BEGIN
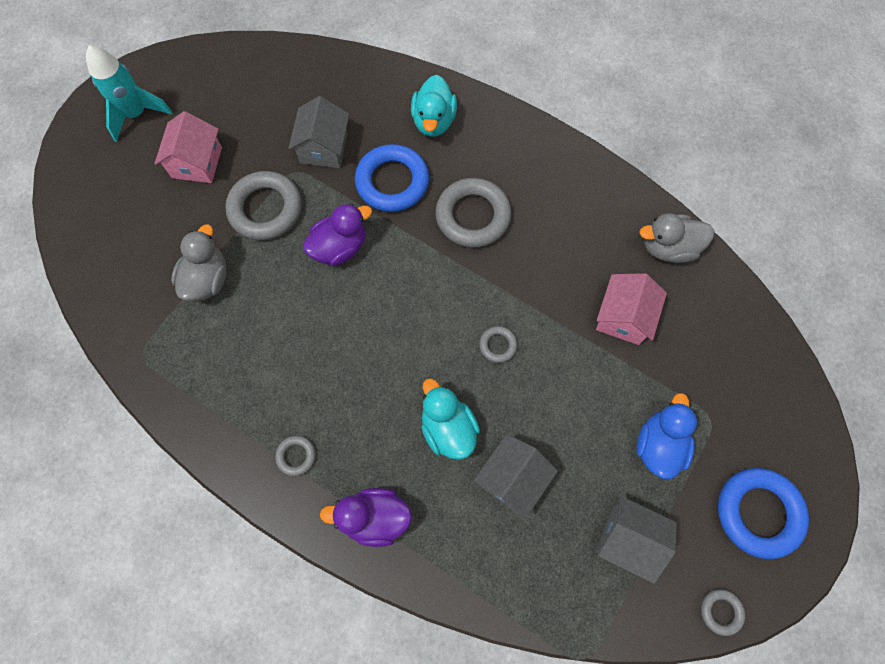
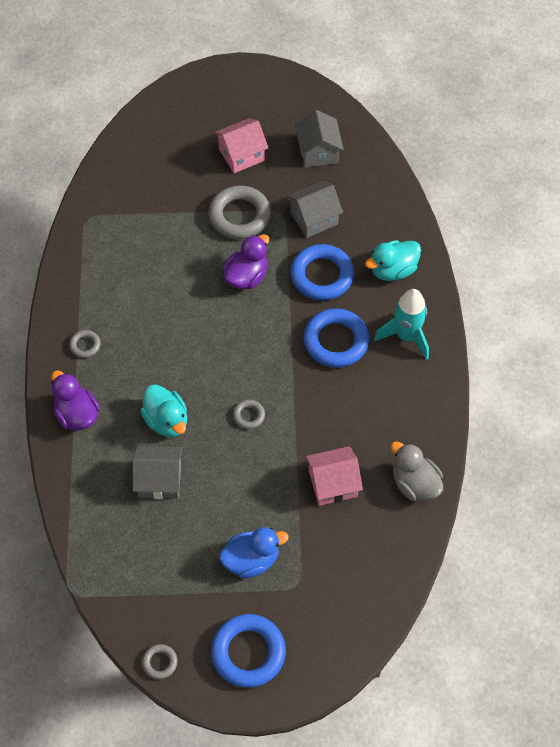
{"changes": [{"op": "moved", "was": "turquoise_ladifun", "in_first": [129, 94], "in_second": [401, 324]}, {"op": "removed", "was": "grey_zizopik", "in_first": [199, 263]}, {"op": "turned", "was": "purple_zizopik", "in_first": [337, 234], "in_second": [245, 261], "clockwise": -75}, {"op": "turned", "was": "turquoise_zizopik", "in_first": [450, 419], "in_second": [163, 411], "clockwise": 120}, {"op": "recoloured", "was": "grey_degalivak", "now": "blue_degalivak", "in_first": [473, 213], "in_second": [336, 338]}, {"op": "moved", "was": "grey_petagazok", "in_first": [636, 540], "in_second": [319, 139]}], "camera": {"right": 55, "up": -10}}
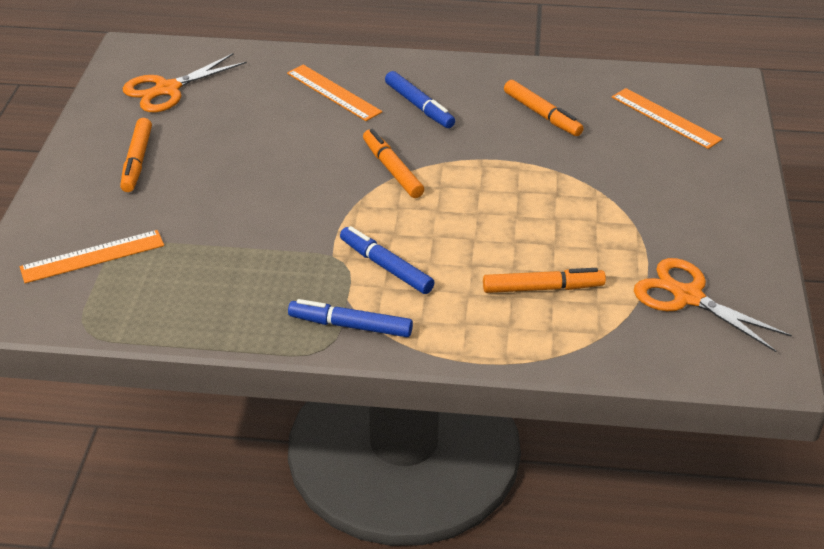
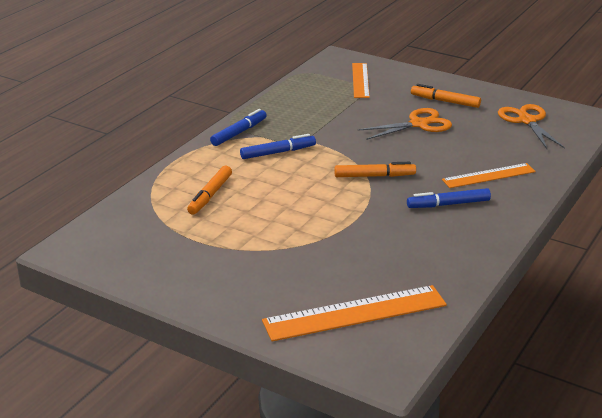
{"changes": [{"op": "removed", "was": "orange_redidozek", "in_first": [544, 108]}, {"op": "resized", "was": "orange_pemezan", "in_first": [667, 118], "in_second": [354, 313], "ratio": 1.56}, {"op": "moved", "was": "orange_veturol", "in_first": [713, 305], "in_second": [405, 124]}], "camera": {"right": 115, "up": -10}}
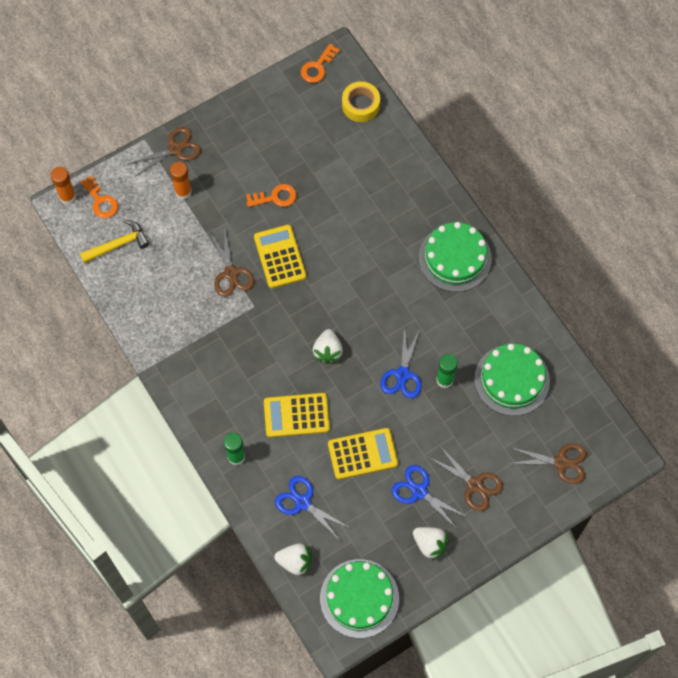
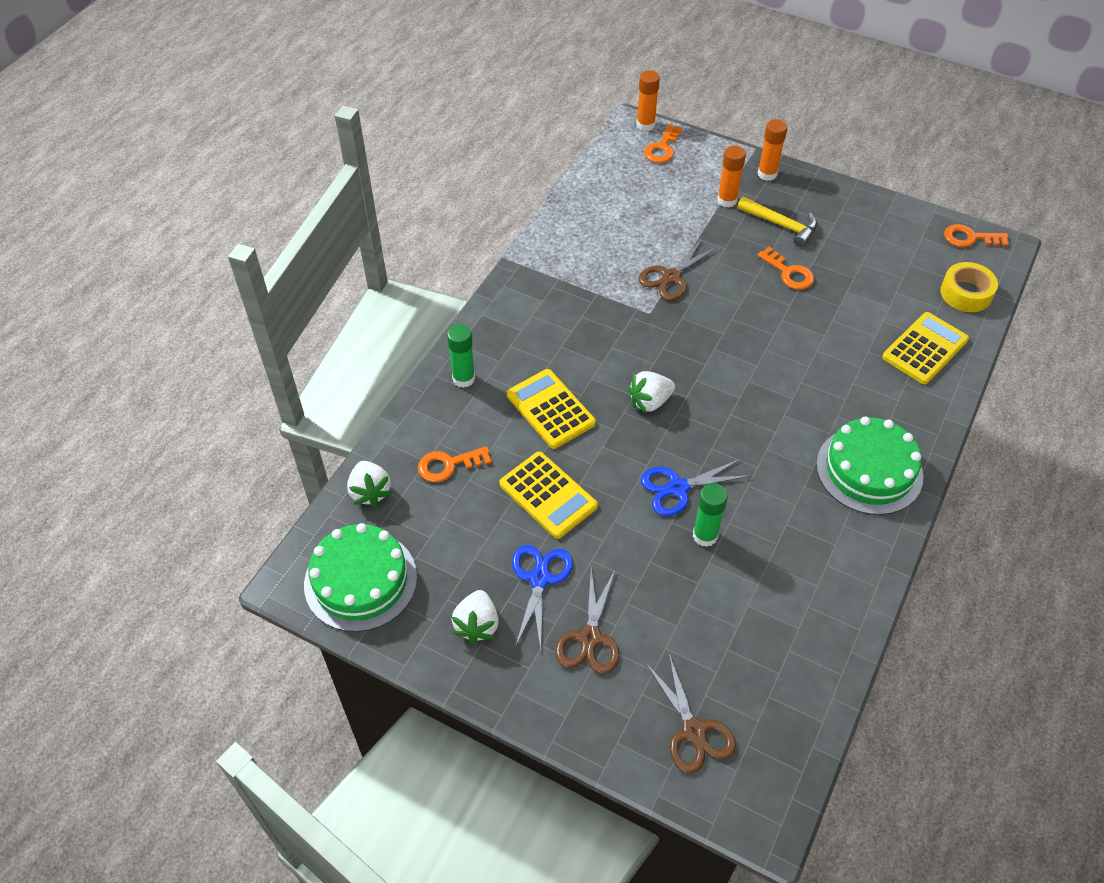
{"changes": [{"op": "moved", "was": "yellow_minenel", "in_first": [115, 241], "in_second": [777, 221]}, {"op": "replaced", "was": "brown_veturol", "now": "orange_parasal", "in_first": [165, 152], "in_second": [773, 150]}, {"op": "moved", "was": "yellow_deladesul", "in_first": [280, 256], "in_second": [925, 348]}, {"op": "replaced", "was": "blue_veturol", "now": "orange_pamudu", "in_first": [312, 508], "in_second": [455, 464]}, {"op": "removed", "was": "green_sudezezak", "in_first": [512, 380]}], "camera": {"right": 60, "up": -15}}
END
• Prompt:
Restate the material word for word, minus pictures.

• Exercise response:
{"changes": [{"op": "moved", "was": "turquoise_ladifun", "in_first": [129, 94], "in_second": [401, 324]}, {"op": "removed", "was": "grey_zizopik", "in_first": [199, 263]}, {"op": "turned", "was": "purple_zizopik", "in_first": [337, 234], "in_second": [245, 261], "clockwise": -75}, {"op": "turned", "was": "turquoise_zizopik", "in_first": [450, 419], "in_second": [163, 411], "clockwise": 120}, {"op": "recoloured", "was": "grey_degalivak", "now": "blue_degalivak", "in_first": [473, 213], "in_second": [336, 338]}, {"op": "moved", "was": "grey_petagazok", "in_first": [636, 540], "in_second": [319, 139]}], "camera": {"right": 55, "up": -10}}
{"changes": [{"op": "removed", "was": "orange_redidozek", "in_first": [544, 108]}, {"op": "resized", "was": "orange_pemezan", "in_first": [667, 118], "in_second": [354, 313], "ratio": 1.56}, {"op": "moved", "was": "orange_veturol", "in_first": [713, 305], "in_second": [405, 124]}], "camera": {"right": 115, "up": -10}}
{"changes": [{"op": "moved", "was": "yellow_minenel", "in_first": [115, 241], "in_second": [777, 221]}, {"op": "replaced", "was": "brown_veturol", "now": "orange_parasal", "in_first": [165, 152], "in_second": [773, 150]}, {"op": "moved", "was": "yellow_deladesul", "in_first": [280, 256], "in_second": [925, 348]}, {"op": "replaced", "was": "blue_veturol", "now": "orange_pamudu", "in_first": [312, 508], "in_second": [455, 464]}, {"op": "removed", "was": "green_sudezezak", "in_first": [512, 380]}], "camera": {"right": 60, "up": -15}}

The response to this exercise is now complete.